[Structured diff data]
------------------------------------------------
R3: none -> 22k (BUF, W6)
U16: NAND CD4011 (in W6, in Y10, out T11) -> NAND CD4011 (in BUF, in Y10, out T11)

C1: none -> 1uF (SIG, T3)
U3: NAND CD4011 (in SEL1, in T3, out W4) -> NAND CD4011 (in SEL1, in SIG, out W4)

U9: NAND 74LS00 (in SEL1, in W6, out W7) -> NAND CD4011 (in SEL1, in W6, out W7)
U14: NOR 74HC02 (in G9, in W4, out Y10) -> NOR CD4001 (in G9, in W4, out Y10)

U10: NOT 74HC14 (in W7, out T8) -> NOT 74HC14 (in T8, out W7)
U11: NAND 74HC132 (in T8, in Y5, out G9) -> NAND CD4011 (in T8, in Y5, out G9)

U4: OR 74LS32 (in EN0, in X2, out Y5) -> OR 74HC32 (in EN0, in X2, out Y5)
------------------------------------------------
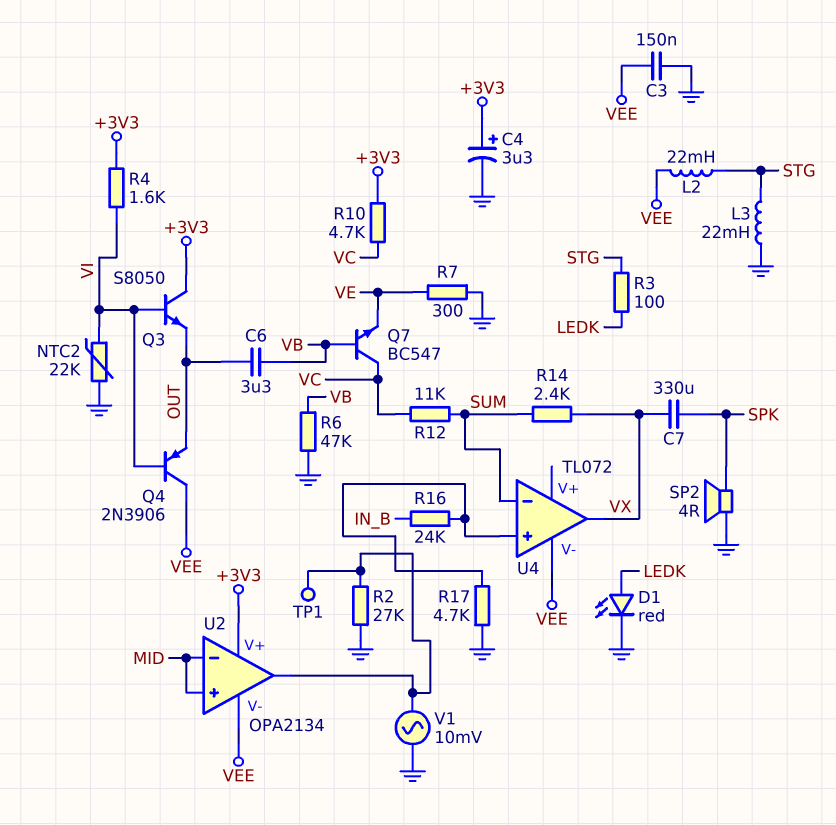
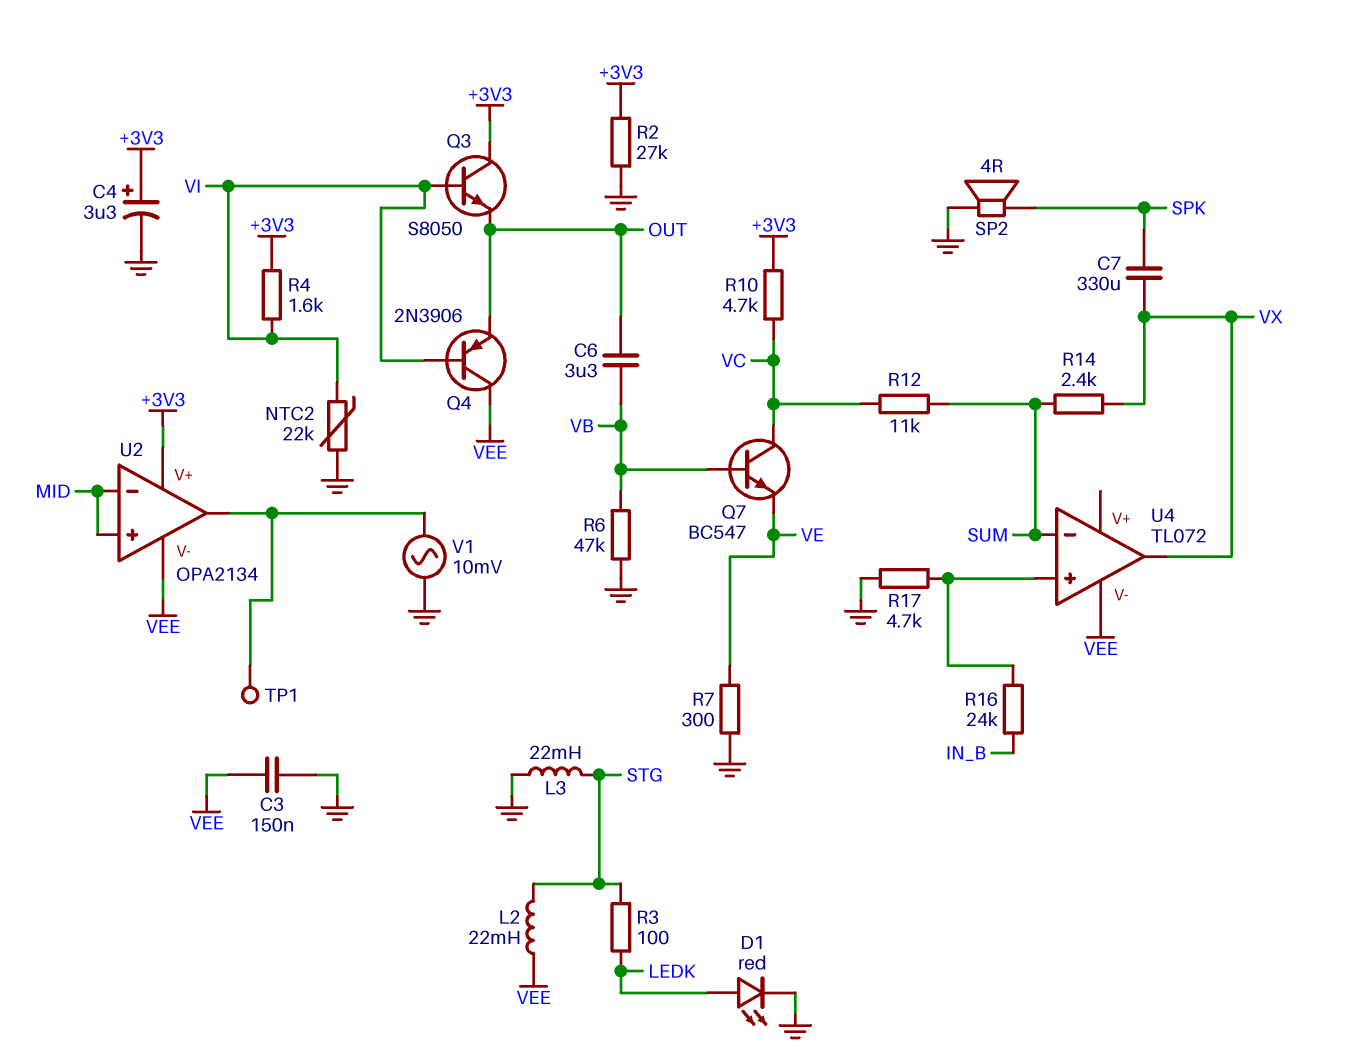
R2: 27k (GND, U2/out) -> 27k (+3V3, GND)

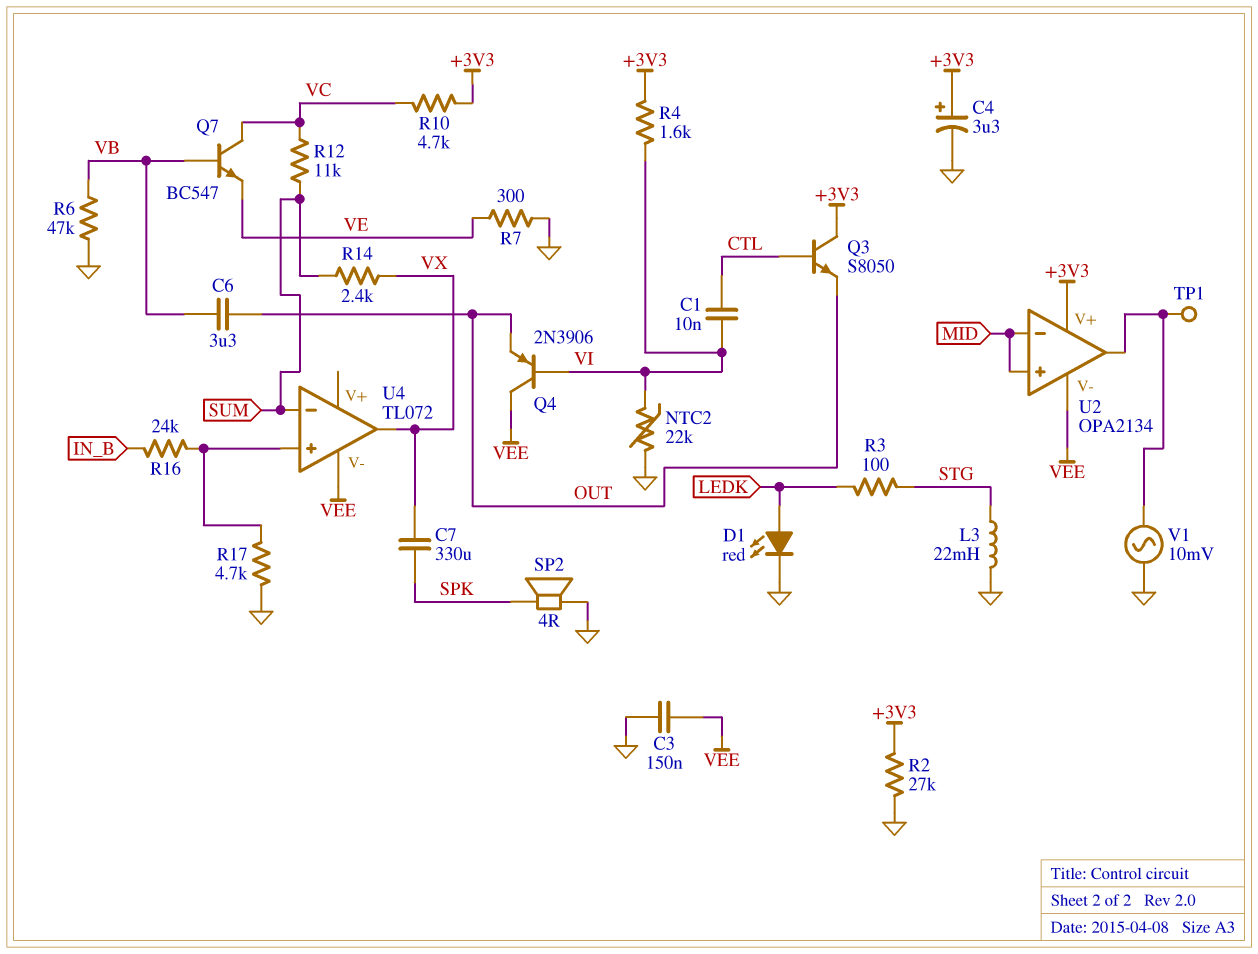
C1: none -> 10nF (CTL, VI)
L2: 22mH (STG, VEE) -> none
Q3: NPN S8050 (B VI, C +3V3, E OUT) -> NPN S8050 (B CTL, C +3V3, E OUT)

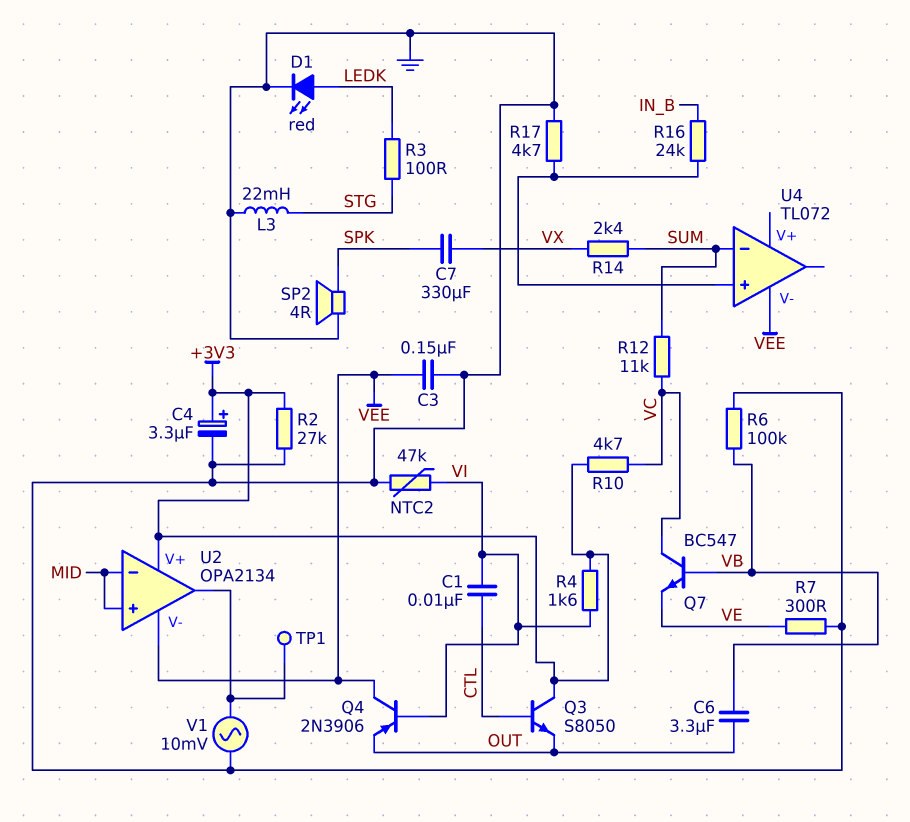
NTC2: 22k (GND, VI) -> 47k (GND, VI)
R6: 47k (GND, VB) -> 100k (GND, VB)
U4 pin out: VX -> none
------------------------------------------------
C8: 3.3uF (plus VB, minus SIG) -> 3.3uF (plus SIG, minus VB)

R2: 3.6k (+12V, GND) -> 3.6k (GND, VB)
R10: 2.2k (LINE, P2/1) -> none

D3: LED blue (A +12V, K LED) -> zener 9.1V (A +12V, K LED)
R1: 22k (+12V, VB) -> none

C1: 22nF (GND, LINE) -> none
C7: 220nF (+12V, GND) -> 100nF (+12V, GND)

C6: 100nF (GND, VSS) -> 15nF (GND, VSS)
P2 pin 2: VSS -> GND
------------------------------------------------
Your task is to restate, word for word, only those lines above that fall between the line holding "U16: NAND CD4011" and the line holding "U4: OR 74LS32", inclusive.

TASK ANSWER.
U16: NAND CD4011 (in W6, in Y10, out T11) -> NAND CD4011 (in BUF, in Y10, out T11)

C1: none -> 1uF (SIG, T3)
U3: NAND CD4011 (in SEL1, in T3, out W4) -> NAND CD4011 (in SEL1, in SIG, out W4)

U9: NAND 74LS00 (in SEL1, in W6, out W7) -> NAND CD4011 (in SEL1, in W6, out W7)
U14: NOR 74HC02 (in G9, in W4, out Y10) -> NOR CD4001 (in G9, in W4, out Y10)

U10: NOT 74HC14 (in W7, out T8) -> NOT 74HC14 (in T8, out W7)
U11: NAND 74HC132 (in T8, in Y5, out G9) -> NAND CD4011 (in T8, in Y5, out G9)

U4: OR 74LS32 (in EN0, in X2, out Y5) -> OR 74HC32 (in EN0, in X2, out Y5)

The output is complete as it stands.